■ Entries shown:
● ● ● ● ●

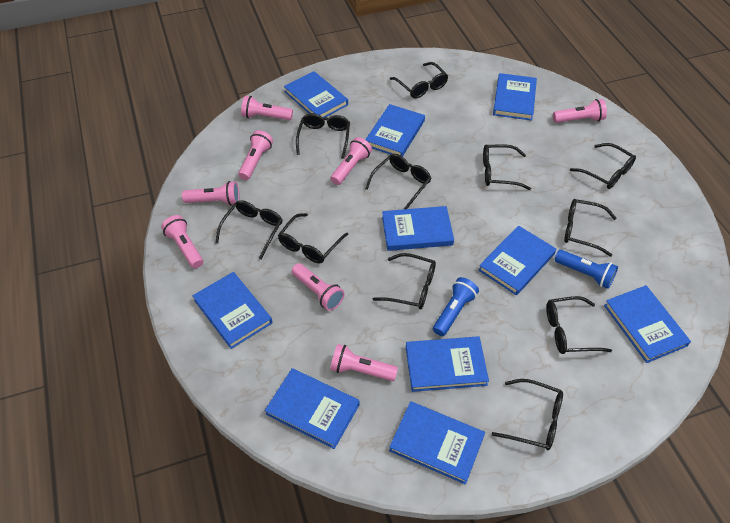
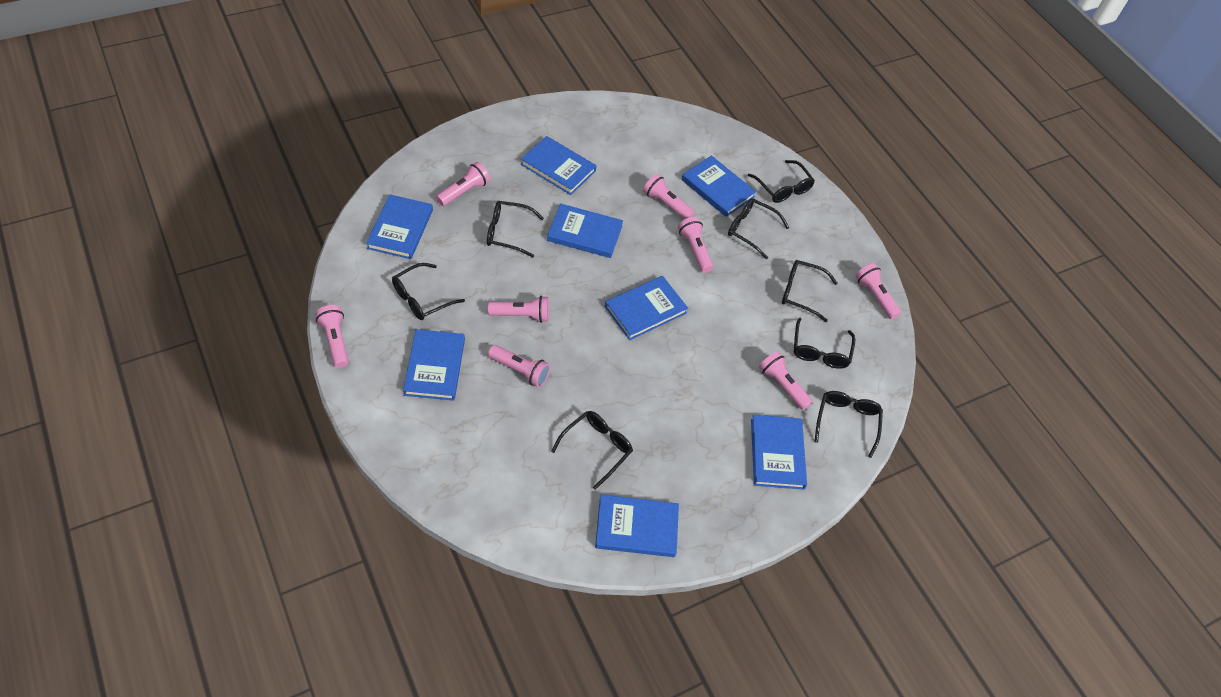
black glasses: 11 -> 8
blue book: 10 -> 8
blue flashlight: 2 -> 0

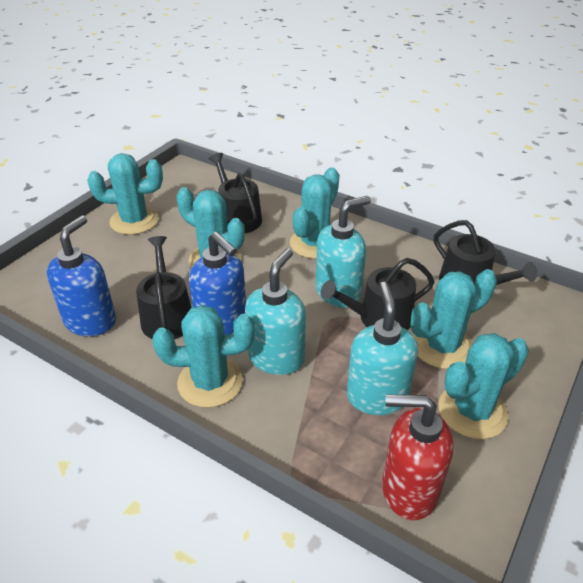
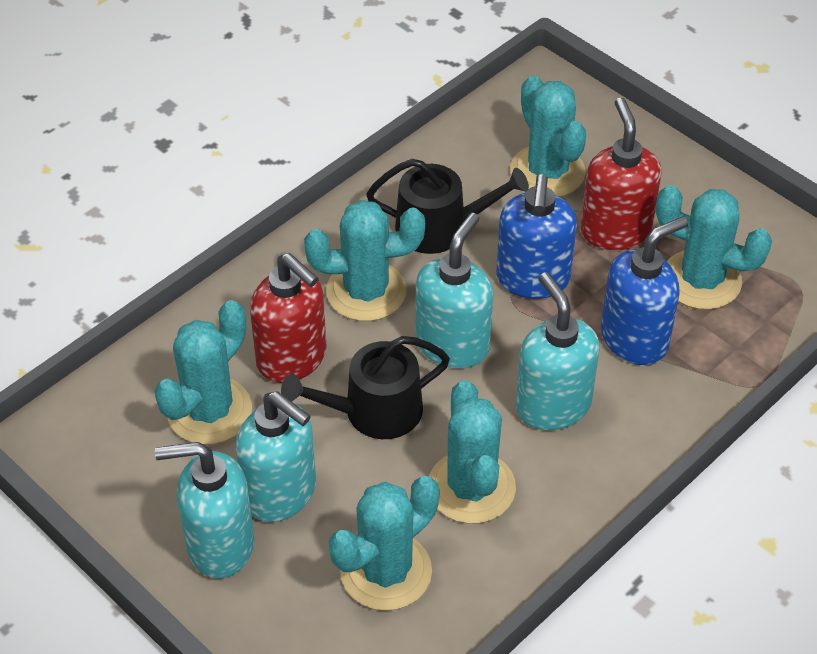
black watering can: 4 -> 2
red soap dispenser: 1 -> 2
turquoise soap dispenser: 3 -> 4

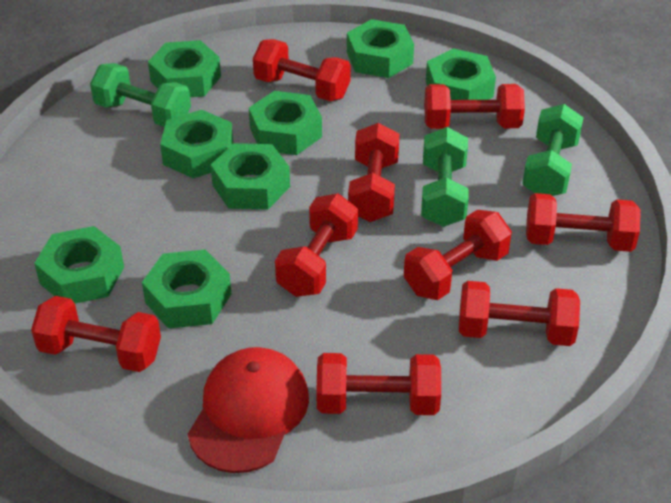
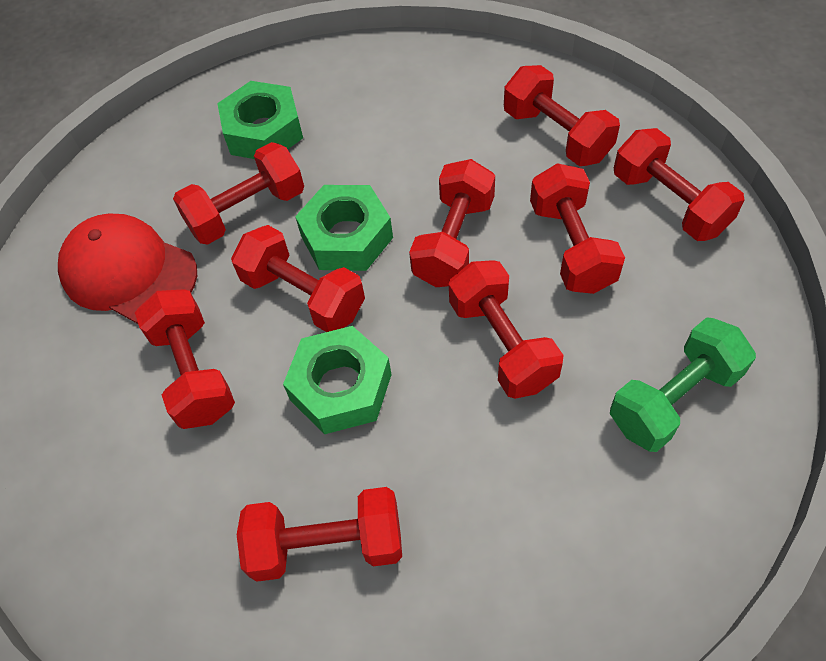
green dumbbell: 3 -> 1
green nut: 8 -> 3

● ● ● ● ●

■ What you will do: Restate word for word the lines from the one with "red soap dispenser: 1 -> 2" to the end of the material, both included. Do not include the pictures.

■ Response for this exercise:
red soap dispenser: 1 -> 2
turquoise soap dispenser: 3 -> 4

green dumbbell: 3 -> 1
green nut: 8 -> 3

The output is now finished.